** Start of Entries provided **

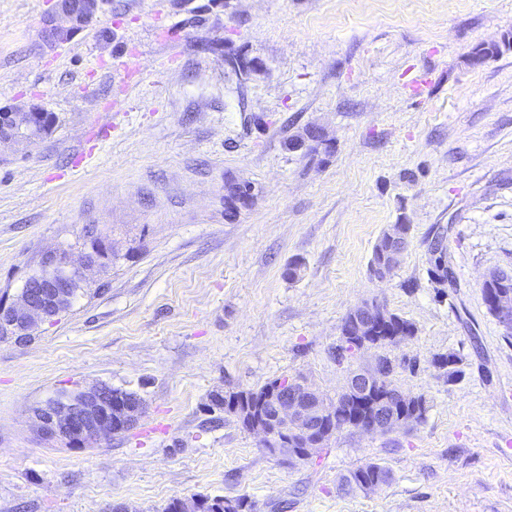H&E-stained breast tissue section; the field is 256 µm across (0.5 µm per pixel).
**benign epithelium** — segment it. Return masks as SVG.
Returning a JSON list of instances; mask_svg holds the SVG:
<instances>
[{"label":"benign epithelium","mask_w":512,"mask_h":512,"mask_svg":"<svg viewBox=\"0 0 512 512\" xmlns=\"http://www.w3.org/2000/svg\"><path fill=\"white\" fill-rule=\"evenodd\" d=\"M56 7L43 21L42 39L50 44L89 26L96 17L92 0H55ZM45 111L33 105L26 110H0V144L28 147L41 139ZM112 255L105 237L99 244L73 258L69 252L45 253L37 276L24 284L16 300L0 305V334L24 335L41 323L51 321L59 307L73 299L75 285L86 280L85 272L101 269ZM483 285L490 287L487 306L499 325L512 333V288L507 282L487 275ZM387 307L376 300L352 308L342 323V341L354 352L378 350L387 339L375 335L377 325L389 322ZM392 364L377 354L369 366L349 369L343 393L361 398L363 411L352 417H336V401L327 398L303 377L278 382L266 391L260 405L243 416L245 429L262 438L272 454L291 461L311 458L333 435L336 423L361 433L374 434L408 426L416 415L411 398L389 381ZM145 413L143 399L129 400L112 394L105 384L75 391L33 410L34 428L47 441H60L72 447H92L107 436L120 435L132 428ZM225 499L215 497L177 498L173 512H222Z\"/></svg>","instance_id":"7a95c632"}]
</instances>
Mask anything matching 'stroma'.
<instances>
[{
  "label": "stroma",
  "mask_w": 512,
  "mask_h": 512,
  "mask_svg": "<svg viewBox=\"0 0 512 512\" xmlns=\"http://www.w3.org/2000/svg\"><path fill=\"white\" fill-rule=\"evenodd\" d=\"M53 0H0V107L54 113L0 147V301L84 227L115 257L58 321L0 341V512H161L245 498L248 512H512V336L482 284L512 272V0H101L67 42ZM496 57L471 64L481 44ZM321 128L316 150L288 141ZM252 187L226 219V184ZM411 227L398 266L369 263ZM448 230L454 279L424 244ZM302 262L299 279L285 277ZM383 303L415 334L389 347L422 397L406 430L342 428L308 461L273 456L216 392L307 377L336 397L347 312ZM455 354L458 375L436 364ZM105 383L146 412L86 448L39 437L36 406ZM375 461L378 489H340ZM203 498H209L204 495H197ZM200 497L191 498H176L173 503L169 501L163 508V512H210L211 509L214 511H224L225 501L224 497H215L210 499H203Z\"/></svg>",
  "instance_id": "stroma-1"
}]
</instances>
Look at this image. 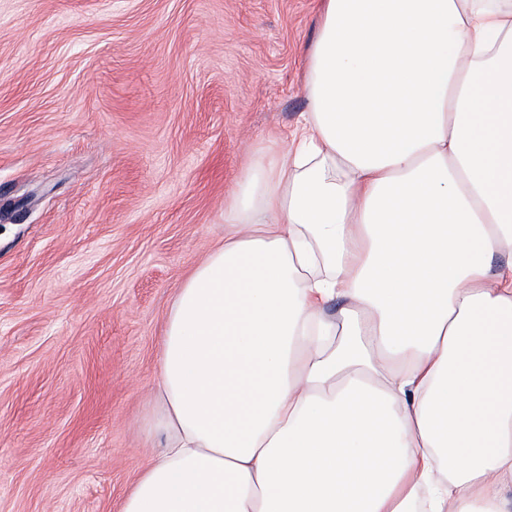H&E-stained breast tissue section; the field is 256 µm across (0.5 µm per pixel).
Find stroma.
Wrapping results in <instances>:
<instances>
[{
    "label": "stroma",
    "instance_id": "1",
    "mask_svg": "<svg viewBox=\"0 0 512 512\" xmlns=\"http://www.w3.org/2000/svg\"><path fill=\"white\" fill-rule=\"evenodd\" d=\"M316 0H0V512H119L166 315L306 108Z\"/></svg>",
    "mask_w": 512,
    "mask_h": 512
}]
</instances>
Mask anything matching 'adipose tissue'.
I'll return each instance as SVG.
<instances>
[{"mask_svg": "<svg viewBox=\"0 0 512 512\" xmlns=\"http://www.w3.org/2000/svg\"><path fill=\"white\" fill-rule=\"evenodd\" d=\"M303 90L170 306L121 512H512V0H320Z\"/></svg>", "mask_w": 512, "mask_h": 512, "instance_id": "obj_1", "label": "adipose tissue"}]
</instances>
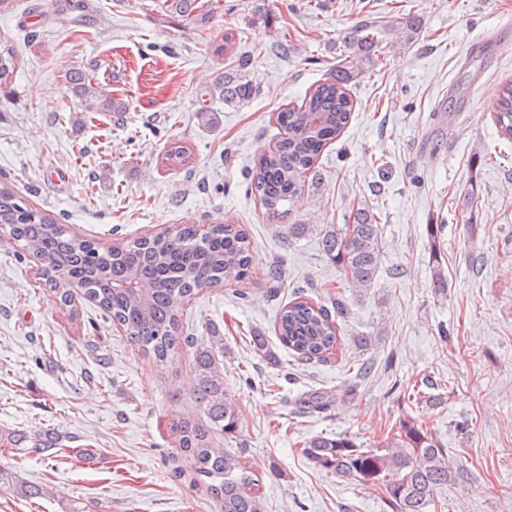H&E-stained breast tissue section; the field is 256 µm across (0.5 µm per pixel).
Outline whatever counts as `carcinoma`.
<instances>
[{
    "label": "carcinoma",
    "mask_w": 512,
    "mask_h": 512,
    "mask_svg": "<svg viewBox=\"0 0 512 512\" xmlns=\"http://www.w3.org/2000/svg\"><path fill=\"white\" fill-rule=\"evenodd\" d=\"M213 0H164L172 16L189 19L204 11ZM386 26L365 27L355 41L354 54L336 66L323 82L281 108L276 122L282 137L264 152L254 168L250 188L269 214L296 194L303 175L315 170L322 151L347 126L354 101L349 85L358 77V62L368 63L378 35ZM16 68L12 48L0 46V89L11 82ZM73 91L89 112H118L123 103L105 94L86 73L68 76ZM224 103L239 105L255 93L252 81L238 72L224 74L217 87ZM499 136L512 140V79L504 81L494 103ZM187 159V148L171 146L163 163L176 168ZM0 224L10 227L12 239L22 248L48 259L43 279L54 289L60 303L67 302L68 280L78 281L125 337L139 351L165 362L178 344L179 311L185 301L204 288L226 280H241L251 272L252 246L243 230L233 224H214L204 236L193 226L183 227L177 238H142L122 247L104 248L67 234L53 219L32 209L7 186L0 185ZM322 250L336 262L344 278L355 286H370L381 263V224L370 210L359 208L352 223L328 232ZM69 279L56 277V271ZM280 342L304 361L322 360L341 345L340 328L322 304L298 296L283 306L276 318ZM224 338L212 337L195 349V380L192 396L210 428L189 420L178 423V447L190 458L193 471L219 504V512H260V497L253 492L258 479L241 455L213 445L210 430L227 436L239 434L241 415L237 403L224 389V374L217 353ZM334 401L326 391L307 394L309 409H323ZM58 437L49 429L15 431L0 429V448L48 451ZM303 454L317 467L360 482L375 483L386 495L393 512H429L440 505L437 494L450 490L456 475L448 460V449L431 431L413 422L400 425L397 433L364 450L347 437H317L305 444ZM12 482L17 496L31 500L43 495L37 485L0 471V483Z\"/></svg>",
    "instance_id": "cac0c4a2"
}]
</instances>
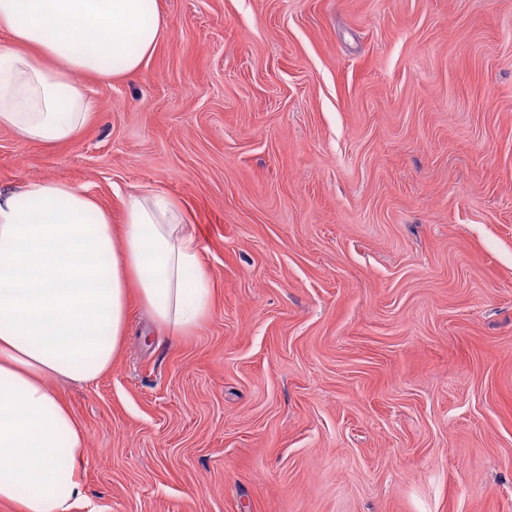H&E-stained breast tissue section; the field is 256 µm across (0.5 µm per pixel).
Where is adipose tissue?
<instances>
[{
	"label": "adipose tissue",
	"instance_id": "adipose-tissue-1",
	"mask_svg": "<svg viewBox=\"0 0 512 512\" xmlns=\"http://www.w3.org/2000/svg\"><path fill=\"white\" fill-rule=\"evenodd\" d=\"M166 29L155 0H0V128L20 141L74 140L91 118L81 76L140 72ZM182 205L132 195L121 228L70 182L0 190V502L72 512L85 437L50 388L94 383L127 334L130 294L180 334L211 312V280Z\"/></svg>",
	"mask_w": 512,
	"mask_h": 512
}]
</instances>
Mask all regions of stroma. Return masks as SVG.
<instances>
[{
    "label": "stroma",
    "instance_id": "obj_1",
    "mask_svg": "<svg viewBox=\"0 0 512 512\" xmlns=\"http://www.w3.org/2000/svg\"><path fill=\"white\" fill-rule=\"evenodd\" d=\"M72 142L0 129V188L186 209L196 331L129 330L73 512H512V0H156Z\"/></svg>",
    "mask_w": 512,
    "mask_h": 512
}]
</instances>
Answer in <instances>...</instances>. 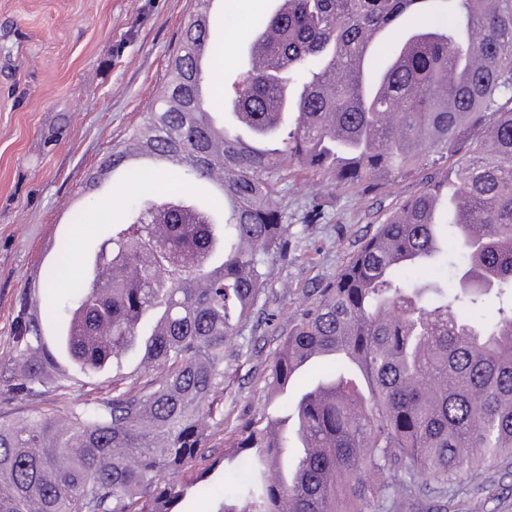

** End of Entries provided **

Given exercise:
Using the records above, find and show each line with the string "epithelium".

Task output:
**benign epithelium** — segment it. Return masks as SVG.
[{"label":"benign epithelium","mask_w":512,"mask_h":512,"mask_svg":"<svg viewBox=\"0 0 512 512\" xmlns=\"http://www.w3.org/2000/svg\"><path fill=\"white\" fill-rule=\"evenodd\" d=\"M56 7L43 21L42 39L50 44L89 26L96 17L92 0H55ZM45 111L33 105L26 110H0V144L28 147L41 139ZM112 255L105 237L99 244L73 258L69 252L45 253L37 276L24 284L16 300L0 305V334L24 335L41 323L51 321L59 307L73 299L75 285L86 280L85 272L101 269ZM483 285L490 287L487 306L499 325L512 333V288L507 282L487 275ZM387 307L376 300L352 308L342 323V341L354 352L378 350L387 339L375 335L377 325L389 322ZM392 364L377 354L369 366L349 369L343 393L361 398L363 411L352 417H336V401L327 398L303 377L278 382L266 391L260 405L243 416L245 429L262 438L272 454L291 461L311 458L333 435L336 423L361 433L374 434L408 426L416 415L411 398L389 381ZM145 413L143 399L129 400L112 394L105 384L75 391L33 410L34 428L47 441H60L72 447H92L107 436L120 435L132 428ZM225 499L215 497L177 498L173 512H222Z\"/></svg>","instance_id":"7a95c632"}]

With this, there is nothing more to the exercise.